● **What to produce**:
Out of the material that follows, write out exactly the lines from the line with "camera: 50 degrees left, 5 degrees up" to the line with "(711, 511) = (980, 285): turquoise", both ends included, and no others.
======== Data extract
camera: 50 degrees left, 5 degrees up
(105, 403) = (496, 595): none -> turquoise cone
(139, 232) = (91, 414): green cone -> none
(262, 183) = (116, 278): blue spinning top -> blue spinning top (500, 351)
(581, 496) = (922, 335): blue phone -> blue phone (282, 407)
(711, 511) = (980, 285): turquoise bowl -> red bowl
================
======== Data extract
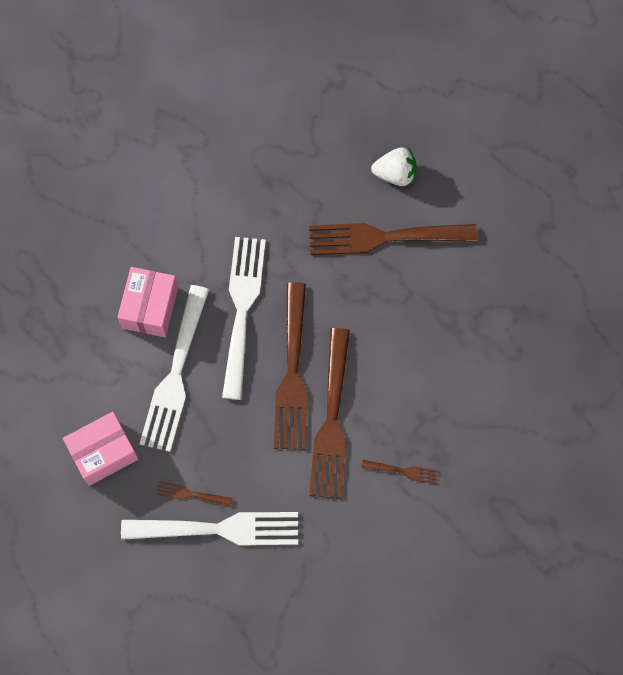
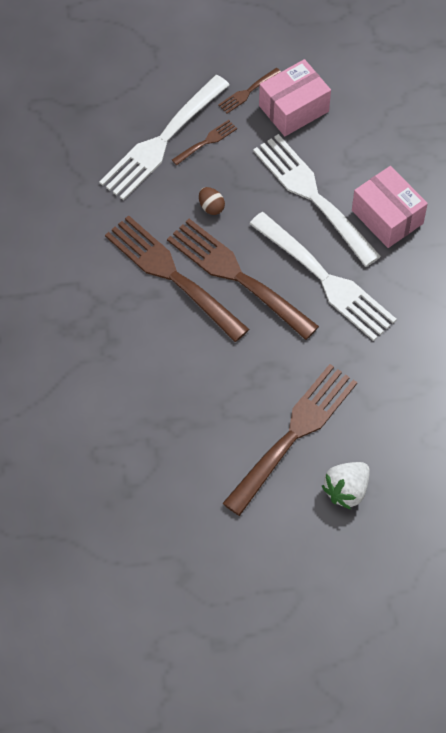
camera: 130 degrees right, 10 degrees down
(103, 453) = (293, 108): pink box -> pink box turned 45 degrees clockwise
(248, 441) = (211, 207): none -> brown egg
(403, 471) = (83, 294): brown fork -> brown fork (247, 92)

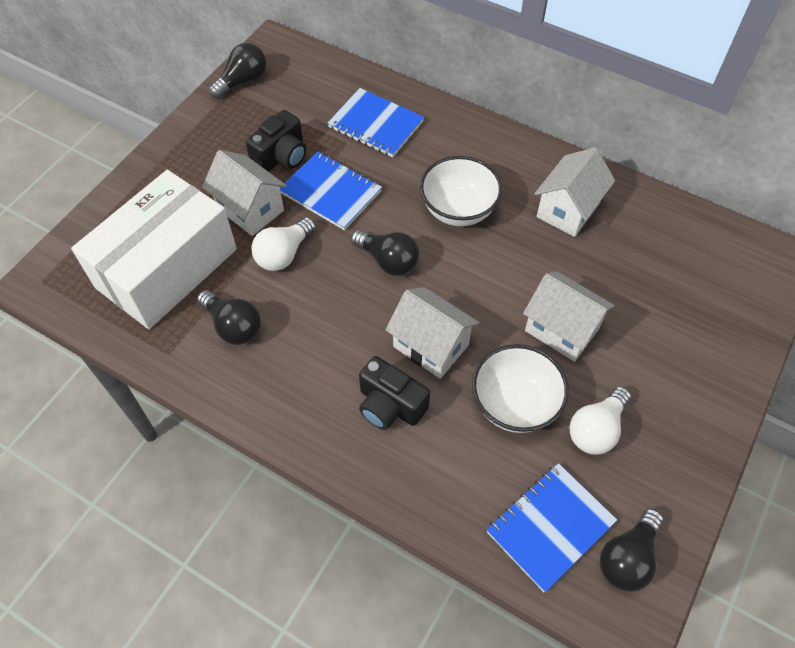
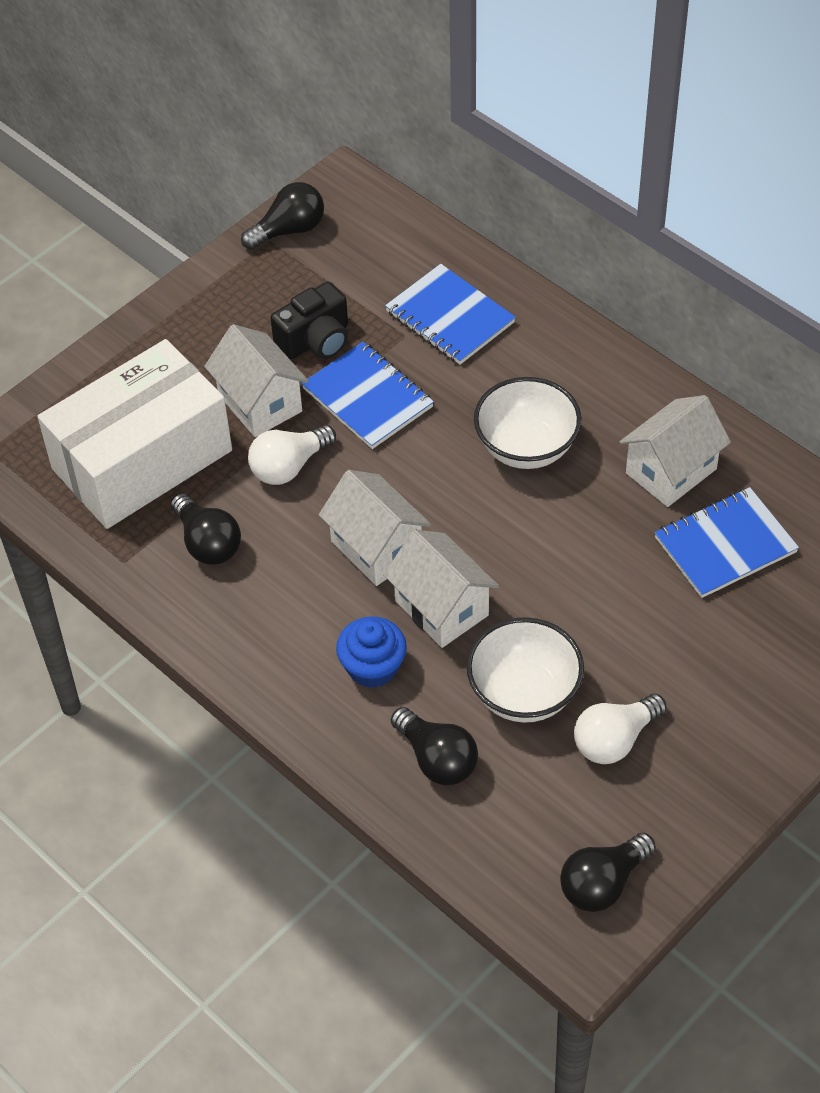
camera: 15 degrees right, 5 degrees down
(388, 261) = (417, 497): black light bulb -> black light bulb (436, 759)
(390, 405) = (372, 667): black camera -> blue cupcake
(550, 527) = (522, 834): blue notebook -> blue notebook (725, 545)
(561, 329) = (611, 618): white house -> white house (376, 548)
================
======== Data extract
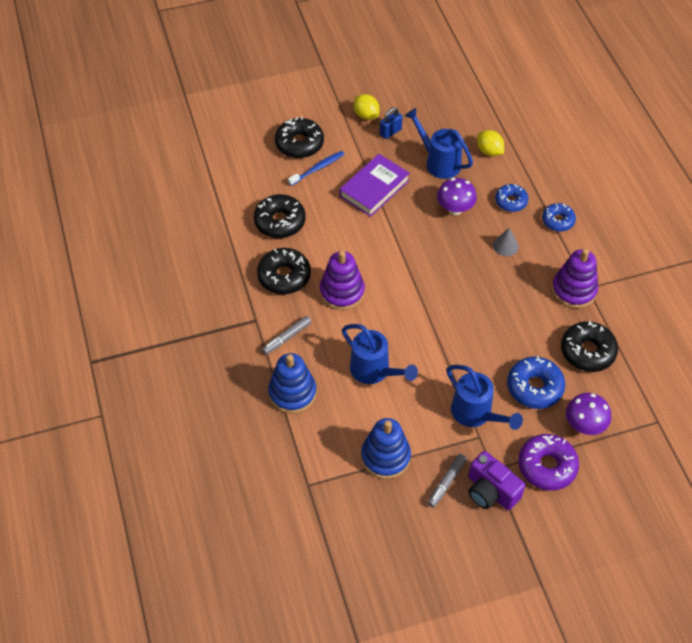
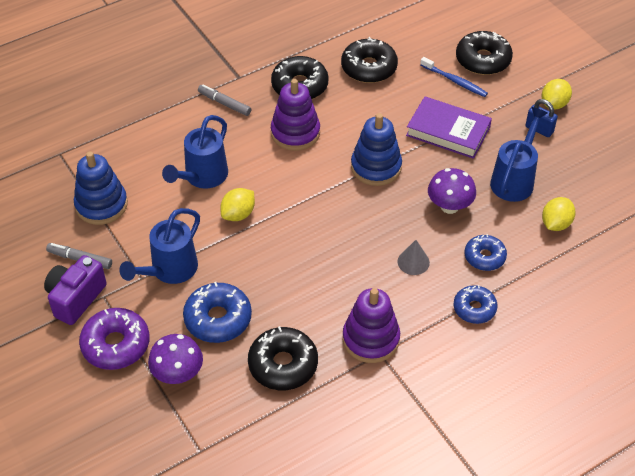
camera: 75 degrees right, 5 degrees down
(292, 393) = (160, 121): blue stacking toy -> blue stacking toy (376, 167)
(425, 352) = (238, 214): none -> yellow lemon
================
● **Output of the exercise**:
camera: 50 degrees left, 5 degrees up
(105, 403) = (496, 595): none -> turquoise cone
(139, 232) = (91, 414): green cone -> none
(262, 183) = (116, 278): blue spinning top -> blue spinning top (500, 351)
(581, 496) = (922, 335): blue phone -> blue phone (282, 407)
(711, 511) = (980, 285): turquoise bowl -> red bowl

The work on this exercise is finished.